• _TASK_
Starting at the line that contains "memory of J." and ending at the line that contains "g16\mf) bes8. aes8 aes'8 e''8--( f''8 |", rewrite those lines with "Andante" changed to "Adagio" and everything else left as it is.

○ ○ ○ ○ ○

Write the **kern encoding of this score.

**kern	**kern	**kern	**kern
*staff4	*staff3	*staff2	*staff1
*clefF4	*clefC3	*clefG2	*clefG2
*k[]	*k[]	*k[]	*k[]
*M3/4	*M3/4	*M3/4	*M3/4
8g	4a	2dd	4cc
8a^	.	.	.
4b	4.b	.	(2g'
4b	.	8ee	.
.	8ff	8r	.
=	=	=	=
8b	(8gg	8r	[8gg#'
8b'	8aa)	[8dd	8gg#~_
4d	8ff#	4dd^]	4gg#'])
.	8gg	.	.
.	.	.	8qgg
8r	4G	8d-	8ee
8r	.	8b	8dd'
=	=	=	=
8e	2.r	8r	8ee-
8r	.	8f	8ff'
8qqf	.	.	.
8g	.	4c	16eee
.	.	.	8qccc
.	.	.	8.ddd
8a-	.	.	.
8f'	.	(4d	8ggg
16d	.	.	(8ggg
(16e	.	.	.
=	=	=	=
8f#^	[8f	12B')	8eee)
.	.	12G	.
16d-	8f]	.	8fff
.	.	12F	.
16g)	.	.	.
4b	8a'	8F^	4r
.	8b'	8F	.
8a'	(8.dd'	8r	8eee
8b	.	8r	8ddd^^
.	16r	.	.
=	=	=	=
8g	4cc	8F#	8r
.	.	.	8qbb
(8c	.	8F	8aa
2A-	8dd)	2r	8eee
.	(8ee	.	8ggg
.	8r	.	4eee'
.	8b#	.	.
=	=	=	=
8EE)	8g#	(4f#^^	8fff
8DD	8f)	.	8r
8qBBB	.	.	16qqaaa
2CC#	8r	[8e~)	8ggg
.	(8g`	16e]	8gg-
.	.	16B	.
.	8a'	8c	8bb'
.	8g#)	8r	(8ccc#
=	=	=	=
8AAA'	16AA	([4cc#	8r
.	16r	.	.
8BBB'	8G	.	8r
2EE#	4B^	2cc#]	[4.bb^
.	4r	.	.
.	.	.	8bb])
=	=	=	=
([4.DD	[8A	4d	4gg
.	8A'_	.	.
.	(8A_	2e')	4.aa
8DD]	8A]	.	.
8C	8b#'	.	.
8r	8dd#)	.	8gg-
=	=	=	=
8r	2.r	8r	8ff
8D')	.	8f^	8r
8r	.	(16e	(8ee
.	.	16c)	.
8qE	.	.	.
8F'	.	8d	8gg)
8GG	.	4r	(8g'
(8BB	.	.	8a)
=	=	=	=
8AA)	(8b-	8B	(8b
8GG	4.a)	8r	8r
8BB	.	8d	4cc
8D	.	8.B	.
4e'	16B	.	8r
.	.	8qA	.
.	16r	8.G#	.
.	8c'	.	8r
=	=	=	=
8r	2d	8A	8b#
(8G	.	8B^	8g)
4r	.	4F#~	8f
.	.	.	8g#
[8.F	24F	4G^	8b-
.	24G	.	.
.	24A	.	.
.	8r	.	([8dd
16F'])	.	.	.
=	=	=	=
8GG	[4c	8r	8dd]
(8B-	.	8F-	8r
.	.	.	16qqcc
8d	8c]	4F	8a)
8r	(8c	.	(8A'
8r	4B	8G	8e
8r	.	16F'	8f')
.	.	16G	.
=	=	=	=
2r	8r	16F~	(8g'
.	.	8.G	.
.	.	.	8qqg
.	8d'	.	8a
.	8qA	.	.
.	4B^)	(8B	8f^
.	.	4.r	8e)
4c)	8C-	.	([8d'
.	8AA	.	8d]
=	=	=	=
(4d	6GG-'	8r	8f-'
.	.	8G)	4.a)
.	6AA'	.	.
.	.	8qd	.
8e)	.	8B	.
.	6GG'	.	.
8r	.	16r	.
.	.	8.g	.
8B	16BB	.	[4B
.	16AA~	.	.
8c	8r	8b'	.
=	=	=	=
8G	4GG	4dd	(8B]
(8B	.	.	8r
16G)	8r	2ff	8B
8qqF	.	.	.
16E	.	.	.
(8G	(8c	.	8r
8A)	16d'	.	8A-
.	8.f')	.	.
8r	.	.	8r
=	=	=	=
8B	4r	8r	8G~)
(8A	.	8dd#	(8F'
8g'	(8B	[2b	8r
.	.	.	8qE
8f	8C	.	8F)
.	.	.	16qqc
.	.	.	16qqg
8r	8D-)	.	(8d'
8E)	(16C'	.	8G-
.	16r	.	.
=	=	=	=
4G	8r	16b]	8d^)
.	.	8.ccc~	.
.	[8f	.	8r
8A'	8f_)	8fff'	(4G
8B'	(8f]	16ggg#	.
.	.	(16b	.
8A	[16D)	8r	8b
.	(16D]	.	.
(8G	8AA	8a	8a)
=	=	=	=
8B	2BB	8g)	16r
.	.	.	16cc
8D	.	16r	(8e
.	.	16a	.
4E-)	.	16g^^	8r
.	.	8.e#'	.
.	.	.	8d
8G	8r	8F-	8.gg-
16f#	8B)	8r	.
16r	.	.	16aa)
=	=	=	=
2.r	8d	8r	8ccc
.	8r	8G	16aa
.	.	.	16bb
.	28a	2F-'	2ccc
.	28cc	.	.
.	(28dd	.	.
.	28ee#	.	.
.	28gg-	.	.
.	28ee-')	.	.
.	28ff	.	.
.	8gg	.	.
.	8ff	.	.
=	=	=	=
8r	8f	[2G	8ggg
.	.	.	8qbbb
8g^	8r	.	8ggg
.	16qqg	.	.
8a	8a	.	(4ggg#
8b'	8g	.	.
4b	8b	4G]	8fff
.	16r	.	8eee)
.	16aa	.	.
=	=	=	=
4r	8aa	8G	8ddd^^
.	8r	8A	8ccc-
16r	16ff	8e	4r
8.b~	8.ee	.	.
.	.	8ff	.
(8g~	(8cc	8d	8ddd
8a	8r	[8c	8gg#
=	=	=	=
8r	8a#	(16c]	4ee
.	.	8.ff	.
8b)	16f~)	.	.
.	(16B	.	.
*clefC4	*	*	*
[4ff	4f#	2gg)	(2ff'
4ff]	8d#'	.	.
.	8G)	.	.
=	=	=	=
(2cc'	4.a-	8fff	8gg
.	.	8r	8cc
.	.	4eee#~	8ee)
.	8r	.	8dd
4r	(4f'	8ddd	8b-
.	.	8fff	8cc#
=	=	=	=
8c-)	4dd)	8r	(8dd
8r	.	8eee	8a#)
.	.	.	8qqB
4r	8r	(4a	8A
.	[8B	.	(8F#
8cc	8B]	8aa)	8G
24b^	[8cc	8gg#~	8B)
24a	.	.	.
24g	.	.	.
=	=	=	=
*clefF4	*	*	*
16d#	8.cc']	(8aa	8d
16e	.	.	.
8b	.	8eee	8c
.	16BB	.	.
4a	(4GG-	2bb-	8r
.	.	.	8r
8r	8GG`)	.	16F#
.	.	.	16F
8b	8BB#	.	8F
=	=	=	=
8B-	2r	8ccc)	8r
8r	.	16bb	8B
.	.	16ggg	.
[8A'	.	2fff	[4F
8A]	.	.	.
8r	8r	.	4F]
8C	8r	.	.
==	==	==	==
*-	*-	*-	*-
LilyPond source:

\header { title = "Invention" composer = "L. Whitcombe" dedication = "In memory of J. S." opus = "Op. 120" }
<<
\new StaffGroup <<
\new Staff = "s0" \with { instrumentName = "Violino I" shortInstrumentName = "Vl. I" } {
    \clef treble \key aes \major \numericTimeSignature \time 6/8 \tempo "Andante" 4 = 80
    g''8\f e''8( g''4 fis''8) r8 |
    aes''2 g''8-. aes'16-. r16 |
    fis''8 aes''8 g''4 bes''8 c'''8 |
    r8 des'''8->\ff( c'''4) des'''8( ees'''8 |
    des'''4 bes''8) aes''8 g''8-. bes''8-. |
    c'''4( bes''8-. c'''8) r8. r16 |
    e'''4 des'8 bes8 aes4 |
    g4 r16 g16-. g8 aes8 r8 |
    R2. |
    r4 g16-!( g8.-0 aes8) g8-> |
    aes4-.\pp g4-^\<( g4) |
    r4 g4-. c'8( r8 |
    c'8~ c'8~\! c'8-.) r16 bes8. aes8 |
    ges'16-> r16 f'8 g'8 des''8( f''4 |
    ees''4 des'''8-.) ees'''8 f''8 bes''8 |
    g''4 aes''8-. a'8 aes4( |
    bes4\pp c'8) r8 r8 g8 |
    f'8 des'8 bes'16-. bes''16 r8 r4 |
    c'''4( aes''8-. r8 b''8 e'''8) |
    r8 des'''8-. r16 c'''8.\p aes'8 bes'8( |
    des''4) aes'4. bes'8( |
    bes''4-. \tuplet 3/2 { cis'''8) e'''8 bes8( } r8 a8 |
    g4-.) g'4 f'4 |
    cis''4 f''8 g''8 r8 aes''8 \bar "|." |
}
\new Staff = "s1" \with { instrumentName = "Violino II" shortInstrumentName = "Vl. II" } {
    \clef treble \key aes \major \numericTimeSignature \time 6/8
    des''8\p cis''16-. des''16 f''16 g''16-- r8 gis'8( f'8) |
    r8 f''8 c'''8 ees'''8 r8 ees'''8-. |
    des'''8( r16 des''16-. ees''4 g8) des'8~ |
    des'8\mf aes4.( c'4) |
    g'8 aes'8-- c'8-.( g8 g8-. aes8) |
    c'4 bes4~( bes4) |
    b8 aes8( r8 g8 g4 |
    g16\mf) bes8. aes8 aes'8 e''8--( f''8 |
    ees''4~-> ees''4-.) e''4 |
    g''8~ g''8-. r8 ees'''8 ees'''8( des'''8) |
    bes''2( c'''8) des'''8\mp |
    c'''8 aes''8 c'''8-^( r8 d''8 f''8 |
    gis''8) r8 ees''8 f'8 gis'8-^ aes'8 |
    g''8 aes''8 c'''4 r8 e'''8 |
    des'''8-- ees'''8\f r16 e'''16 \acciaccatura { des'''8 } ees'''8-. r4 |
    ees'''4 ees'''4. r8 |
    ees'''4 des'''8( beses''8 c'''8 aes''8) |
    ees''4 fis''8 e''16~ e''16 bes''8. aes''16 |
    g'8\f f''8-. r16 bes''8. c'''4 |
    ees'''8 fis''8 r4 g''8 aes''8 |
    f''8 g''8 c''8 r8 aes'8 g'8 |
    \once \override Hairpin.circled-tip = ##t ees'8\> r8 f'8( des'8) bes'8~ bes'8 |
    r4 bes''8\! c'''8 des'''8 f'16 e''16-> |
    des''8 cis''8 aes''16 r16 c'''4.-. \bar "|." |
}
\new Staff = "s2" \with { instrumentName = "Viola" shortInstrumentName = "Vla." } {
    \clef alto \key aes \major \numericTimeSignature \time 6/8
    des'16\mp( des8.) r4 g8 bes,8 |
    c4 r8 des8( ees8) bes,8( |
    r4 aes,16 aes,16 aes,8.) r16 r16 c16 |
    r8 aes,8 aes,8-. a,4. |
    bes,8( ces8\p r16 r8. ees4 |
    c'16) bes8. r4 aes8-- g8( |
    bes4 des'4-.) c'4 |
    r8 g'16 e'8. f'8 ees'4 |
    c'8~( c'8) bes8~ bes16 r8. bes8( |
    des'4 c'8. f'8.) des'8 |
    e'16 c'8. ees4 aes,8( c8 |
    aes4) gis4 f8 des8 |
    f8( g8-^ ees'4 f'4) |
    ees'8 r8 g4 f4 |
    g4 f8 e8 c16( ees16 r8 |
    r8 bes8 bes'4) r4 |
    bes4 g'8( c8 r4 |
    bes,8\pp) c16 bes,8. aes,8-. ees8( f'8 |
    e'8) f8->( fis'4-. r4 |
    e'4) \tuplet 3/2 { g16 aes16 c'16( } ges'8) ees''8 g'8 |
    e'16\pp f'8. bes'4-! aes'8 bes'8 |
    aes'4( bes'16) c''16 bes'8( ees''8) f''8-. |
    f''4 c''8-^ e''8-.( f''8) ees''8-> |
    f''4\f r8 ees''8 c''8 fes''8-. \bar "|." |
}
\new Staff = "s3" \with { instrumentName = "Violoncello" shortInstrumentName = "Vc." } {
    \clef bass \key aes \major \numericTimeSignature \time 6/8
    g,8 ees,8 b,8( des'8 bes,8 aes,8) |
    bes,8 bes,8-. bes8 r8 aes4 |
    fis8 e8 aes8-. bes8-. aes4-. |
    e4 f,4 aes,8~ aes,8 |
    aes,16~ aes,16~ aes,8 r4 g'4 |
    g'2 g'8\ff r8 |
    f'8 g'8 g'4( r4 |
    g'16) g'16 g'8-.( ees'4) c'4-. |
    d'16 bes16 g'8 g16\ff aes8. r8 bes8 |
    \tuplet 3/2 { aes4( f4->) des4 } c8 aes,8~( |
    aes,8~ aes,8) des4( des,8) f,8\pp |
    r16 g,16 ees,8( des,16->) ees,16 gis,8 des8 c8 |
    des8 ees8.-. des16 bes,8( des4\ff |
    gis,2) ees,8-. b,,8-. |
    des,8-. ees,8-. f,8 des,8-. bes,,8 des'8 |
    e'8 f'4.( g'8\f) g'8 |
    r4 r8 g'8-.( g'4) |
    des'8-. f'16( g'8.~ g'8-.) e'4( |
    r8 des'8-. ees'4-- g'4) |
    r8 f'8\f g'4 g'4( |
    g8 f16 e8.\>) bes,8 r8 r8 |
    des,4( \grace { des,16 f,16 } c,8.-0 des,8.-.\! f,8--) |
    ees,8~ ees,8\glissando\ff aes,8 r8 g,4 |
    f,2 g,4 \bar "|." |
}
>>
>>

○ ○ ○ ○ ○

• _SOLUTION TO THE EXERCISE_
\header { title = "Invention" composer = "L. Whitcombe" dedication = "In memory of J. S." opus = "Op. 120" }
<<
\new StaffGroup <<
\new Staff = "s0" \with { instrumentName = "Violino I" shortInstrumentName = "Vl. I" } {
    \clef treble \key aes \major \numericTimeSignature \time 6/8 \tempo "Adagio" 4 = 80
    g''8\f e''8( g''4 fis''8) r8 |
    aes''2 g''8-. aes'16-. r16 |
    fis''8 aes''8 g''4 bes''8 c'''8 |
    r8 des'''8->\ff( c'''4) des'''8( ees'''8 |
    des'''4 bes''8) aes''8 g''8-. bes''8-. |
    c'''4( bes''8-. c'''8) r8. r16 |
    e'''4 des'8 bes8 aes4 |
    g4 r16 g16-. g8 aes8 r8 |
    R2. |
    r4 g16-!( g8.-0 aes8) g8-> |
    aes4-.\pp g4-^\<( g4) |
    r4 g4-. c'8( r8 |
    c'8~ c'8~\! c'8-.) r16 bes8. aes8 |
    ges'16-> r16 f'8 g'8 des''8( f''4 |
    ees''4 des'''8-.) ees'''8 f''8 bes''8 |
    g''4 aes''8-. a'8 aes4( |
    bes4\pp c'8) r8 r8 g8 |
    f'8 des'8 bes'16-. bes''16 r8 r4 |
    c'''4( aes''8-. r8 b''8 e'''8) |
    r8 des'''8-. r16 c'''8.\p aes'8 bes'8( |
    des''4) aes'4. bes'8( |
    bes''4-. \tuplet 3/2 { cis'''8) e'''8 bes8( } r8 a8 |
    g4-.) g'4 f'4 |
    cis''4 f''8 g''8 r8 aes''8 \bar "|." |
}
\new Staff = "s1" \with { instrumentName = "Violino II" shortInstrumentName = "Vl. II" } {
    \clef treble \key aes \major \numericTimeSignature \time 6/8
    des''8\p cis''16-. des''16 f''16 g''16-- r8 gis'8( f'8) |
    r8 f''8 c'''8 ees'''8 r8 ees'''8-. |
    des'''8( r16 des''16-. ees''4 g8) des'8~ |
    des'8\mf aes4.( c'4) |
    g'8 aes'8-- c'8-.( g8 g8-. aes8) |
    c'4 bes4~( bes4) |
    b8 aes8( r8 g8 g4 |
    g16\mf) bes8. aes8 aes'8 e''8--( f''8 |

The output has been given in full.